Recorded data:
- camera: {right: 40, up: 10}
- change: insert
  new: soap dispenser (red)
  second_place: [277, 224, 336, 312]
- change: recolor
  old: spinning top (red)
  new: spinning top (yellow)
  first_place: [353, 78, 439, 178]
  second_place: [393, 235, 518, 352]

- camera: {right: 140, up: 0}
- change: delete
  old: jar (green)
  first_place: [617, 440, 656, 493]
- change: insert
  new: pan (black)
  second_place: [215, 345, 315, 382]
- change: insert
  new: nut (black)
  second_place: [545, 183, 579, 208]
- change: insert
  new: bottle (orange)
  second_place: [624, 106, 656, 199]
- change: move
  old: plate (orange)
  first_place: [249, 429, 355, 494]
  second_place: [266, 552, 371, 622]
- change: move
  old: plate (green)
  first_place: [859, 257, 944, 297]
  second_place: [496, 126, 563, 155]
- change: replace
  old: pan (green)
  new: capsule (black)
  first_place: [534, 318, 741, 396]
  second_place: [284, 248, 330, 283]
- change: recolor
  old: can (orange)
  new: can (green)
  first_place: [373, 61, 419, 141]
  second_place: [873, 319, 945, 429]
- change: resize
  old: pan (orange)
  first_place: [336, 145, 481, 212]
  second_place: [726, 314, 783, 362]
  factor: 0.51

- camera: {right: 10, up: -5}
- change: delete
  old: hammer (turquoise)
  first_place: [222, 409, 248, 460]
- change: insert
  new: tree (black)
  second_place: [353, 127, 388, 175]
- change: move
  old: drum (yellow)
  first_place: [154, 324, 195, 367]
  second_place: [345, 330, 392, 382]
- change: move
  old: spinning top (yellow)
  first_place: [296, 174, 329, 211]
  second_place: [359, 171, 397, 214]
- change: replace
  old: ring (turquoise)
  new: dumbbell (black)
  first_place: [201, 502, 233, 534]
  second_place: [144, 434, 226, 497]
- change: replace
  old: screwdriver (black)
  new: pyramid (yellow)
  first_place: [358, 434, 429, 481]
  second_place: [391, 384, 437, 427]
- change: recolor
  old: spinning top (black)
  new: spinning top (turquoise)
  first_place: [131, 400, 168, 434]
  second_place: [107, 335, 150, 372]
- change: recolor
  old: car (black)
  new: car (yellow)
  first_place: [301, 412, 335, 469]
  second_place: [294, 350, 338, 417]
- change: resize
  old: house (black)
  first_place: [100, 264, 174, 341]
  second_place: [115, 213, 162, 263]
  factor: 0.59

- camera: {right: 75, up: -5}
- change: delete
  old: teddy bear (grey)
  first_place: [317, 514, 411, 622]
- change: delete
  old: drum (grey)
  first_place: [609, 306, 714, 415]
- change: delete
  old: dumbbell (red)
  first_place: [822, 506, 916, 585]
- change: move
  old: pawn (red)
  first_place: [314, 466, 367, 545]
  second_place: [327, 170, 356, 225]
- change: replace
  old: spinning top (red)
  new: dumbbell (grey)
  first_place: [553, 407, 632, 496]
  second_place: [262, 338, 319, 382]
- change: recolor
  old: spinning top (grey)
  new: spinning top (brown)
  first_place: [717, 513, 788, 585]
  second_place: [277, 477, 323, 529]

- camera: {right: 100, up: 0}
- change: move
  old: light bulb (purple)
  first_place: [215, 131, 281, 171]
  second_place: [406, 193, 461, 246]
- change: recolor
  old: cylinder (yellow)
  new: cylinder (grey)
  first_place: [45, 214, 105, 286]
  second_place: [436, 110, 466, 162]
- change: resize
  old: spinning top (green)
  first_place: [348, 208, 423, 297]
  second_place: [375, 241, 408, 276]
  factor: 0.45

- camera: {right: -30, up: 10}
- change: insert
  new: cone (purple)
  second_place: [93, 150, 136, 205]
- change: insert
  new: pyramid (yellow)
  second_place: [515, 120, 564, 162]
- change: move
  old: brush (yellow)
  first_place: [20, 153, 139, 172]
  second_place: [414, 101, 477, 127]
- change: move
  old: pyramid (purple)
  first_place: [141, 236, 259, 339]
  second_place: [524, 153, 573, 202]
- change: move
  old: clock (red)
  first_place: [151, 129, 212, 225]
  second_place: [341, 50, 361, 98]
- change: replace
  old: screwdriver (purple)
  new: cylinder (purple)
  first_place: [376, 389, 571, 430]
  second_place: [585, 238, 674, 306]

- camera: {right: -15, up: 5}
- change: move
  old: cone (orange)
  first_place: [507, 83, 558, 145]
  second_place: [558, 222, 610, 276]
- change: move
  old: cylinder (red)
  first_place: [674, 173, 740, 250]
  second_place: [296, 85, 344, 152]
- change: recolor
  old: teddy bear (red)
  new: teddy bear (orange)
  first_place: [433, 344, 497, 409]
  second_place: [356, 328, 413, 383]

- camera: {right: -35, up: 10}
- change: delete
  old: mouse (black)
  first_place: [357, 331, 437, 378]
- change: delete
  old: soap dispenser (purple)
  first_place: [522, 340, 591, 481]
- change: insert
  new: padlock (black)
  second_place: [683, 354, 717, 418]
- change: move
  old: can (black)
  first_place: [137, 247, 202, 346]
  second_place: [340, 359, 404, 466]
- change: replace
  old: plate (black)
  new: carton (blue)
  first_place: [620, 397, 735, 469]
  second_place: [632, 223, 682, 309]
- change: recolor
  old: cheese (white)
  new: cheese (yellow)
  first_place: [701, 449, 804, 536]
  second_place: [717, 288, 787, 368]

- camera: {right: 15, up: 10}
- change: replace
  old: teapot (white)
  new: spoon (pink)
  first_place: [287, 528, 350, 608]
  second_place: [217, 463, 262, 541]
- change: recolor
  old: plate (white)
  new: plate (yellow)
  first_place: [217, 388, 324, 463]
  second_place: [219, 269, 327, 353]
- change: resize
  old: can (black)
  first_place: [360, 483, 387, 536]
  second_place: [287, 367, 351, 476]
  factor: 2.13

- [What is expected] The data above must be returned in full, exactly as written.

- [Expected answer]
- camera: {right: 40, up: 10}
- change: insert
  new: soap dispenser (red)
  second_place: [277, 224, 336, 312]
- change: recolor
  old: spinning top (red)
  new: spinning top (yellow)
  first_place: [353, 78, 439, 178]
  second_place: [393, 235, 518, 352]

- camera: {right: 140, up: 0}
- change: delete
  old: jar (green)
  first_place: [617, 440, 656, 493]
- change: insert
  new: pan (black)
  second_place: [215, 345, 315, 382]
- change: insert
  new: nut (black)
  second_place: [545, 183, 579, 208]
- change: insert
  new: bottle (orange)
  second_place: [624, 106, 656, 199]
- change: move
  old: plate (orange)
  first_place: [249, 429, 355, 494]
  second_place: [266, 552, 371, 622]
- change: move
  old: plate (green)
  first_place: [859, 257, 944, 297]
  second_place: [496, 126, 563, 155]
- change: replace
  old: pan (green)
  new: capsule (black)
  first_place: [534, 318, 741, 396]
  second_place: [284, 248, 330, 283]
- change: recolor
  old: can (orange)
  new: can (green)
  first_place: [373, 61, 419, 141]
  second_place: [873, 319, 945, 429]
- change: resize
  old: pan (orange)
  first_place: [336, 145, 481, 212]
  second_place: [726, 314, 783, 362]
  factor: 0.51

- camera: {right: 10, up: -5}
- change: delete
  old: hammer (turquoise)
  first_place: [222, 409, 248, 460]
- change: insert
  new: tree (black)
  second_place: [353, 127, 388, 175]
- change: move
  old: drum (yellow)
  first_place: [154, 324, 195, 367]
  second_place: [345, 330, 392, 382]
- change: move
  old: spinning top (yellow)
  first_place: [296, 174, 329, 211]
  second_place: [359, 171, 397, 214]
- change: replace
  old: ring (turquoise)
  new: dumbbell (black)
  first_place: [201, 502, 233, 534]
  second_place: [144, 434, 226, 497]
- change: replace
  old: screwdriver (black)
  new: pyramid (yellow)
  first_place: [358, 434, 429, 481]
  second_place: [391, 384, 437, 427]
- change: recolor
  old: spinning top (black)
  new: spinning top (turquoise)
  first_place: [131, 400, 168, 434]
  second_place: [107, 335, 150, 372]
- change: recolor
  old: car (black)
  new: car (yellow)
  first_place: [301, 412, 335, 469]
  second_place: [294, 350, 338, 417]
- change: resize
  old: house (black)
  first_place: [100, 264, 174, 341]
  second_place: [115, 213, 162, 263]
  factor: 0.59

- camera: {right: 75, up: -5}
- change: delete
  old: teddy bear (grey)
  first_place: [317, 514, 411, 622]
- change: delete
  old: drum (grey)
  first_place: [609, 306, 714, 415]
- change: delete
  old: dumbbell (red)
  first_place: [822, 506, 916, 585]
- change: move
  old: pawn (red)
  first_place: [314, 466, 367, 545]
  second_place: [327, 170, 356, 225]
- change: replace
  old: spinning top (red)
  new: dumbbell (grey)
  first_place: [553, 407, 632, 496]
  second_place: [262, 338, 319, 382]
- change: recolor
  old: spinning top (grey)
  new: spinning top (brown)
  first_place: [717, 513, 788, 585]
  second_place: [277, 477, 323, 529]

- camera: {right: 100, up: 0}
- change: move
  old: light bulb (purple)
  first_place: [215, 131, 281, 171]
  second_place: [406, 193, 461, 246]
- change: recolor
  old: cylinder (yellow)
  new: cylinder (grey)
  first_place: [45, 214, 105, 286]
  second_place: [436, 110, 466, 162]
- change: resize
  old: spinning top (green)
  first_place: [348, 208, 423, 297]
  second_place: [375, 241, 408, 276]
  factor: 0.45

- camera: {right: -30, up: 10}
- change: insert
  new: cone (purple)
  second_place: [93, 150, 136, 205]
- change: insert
  new: pyramid (yellow)
  second_place: [515, 120, 564, 162]
- change: move
  old: brush (yellow)
  first_place: [20, 153, 139, 172]
  second_place: [414, 101, 477, 127]
- change: move
  old: pyramid (purple)
  first_place: [141, 236, 259, 339]
  second_place: [524, 153, 573, 202]
- change: move
  old: clock (red)
  first_place: [151, 129, 212, 225]
  second_place: [341, 50, 361, 98]
- change: replace
  old: screwdriver (purple)
  new: cylinder (purple)
  first_place: [376, 389, 571, 430]
  second_place: [585, 238, 674, 306]

- camera: {right: -15, up: 5}
- change: move
  old: cone (orange)
  first_place: [507, 83, 558, 145]
  second_place: [558, 222, 610, 276]
- change: move
  old: cylinder (red)
  first_place: [674, 173, 740, 250]
  second_place: [296, 85, 344, 152]
- change: recolor
  old: teddy bear (red)
  new: teddy bear (orange)
  first_place: [433, 344, 497, 409]
  second_place: [356, 328, 413, 383]

- camera: {right: -35, up: 10}
- change: delete
  old: mouse (black)
  first_place: [357, 331, 437, 378]
- change: delete
  old: soap dispenser (purple)
  first_place: [522, 340, 591, 481]
- change: insert
  new: padlock (black)
  second_place: [683, 354, 717, 418]
- change: move
  old: can (black)
  first_place: [137, 247, 202, 346]
  second_place: [340, 359, 404, 466]
- change: replace
  old: plate (black)
  new: carton (blue)
  first_place: [620, 397, 735, 469]
  second_place: [632, 223, 682, 309]
- change: recolor
  old: cheese (white)
  new: cheese (yellow)
  first_place: [701, 449, 804, 536]
  second_place: [717, 288, 787, 368]

- camera: {right: 15, up: 10}
- change: replace
  old: teapot (white)
  new: spoon (pink)
  first_place: [287, 528, 350, 608]
  second_place: [217, 463, 262, 541]
- change: recolor
  old: plate (white)
  new: plate (yellow)
  first_place: [217, 388, 324, 463]
  second_place: [219, 269, 327, 353]
- change: resize
  old: can (black)
  first_place: [360, 483, 387, 536]
  second_place: [287, 367, 351, 476]
  factor: 2.13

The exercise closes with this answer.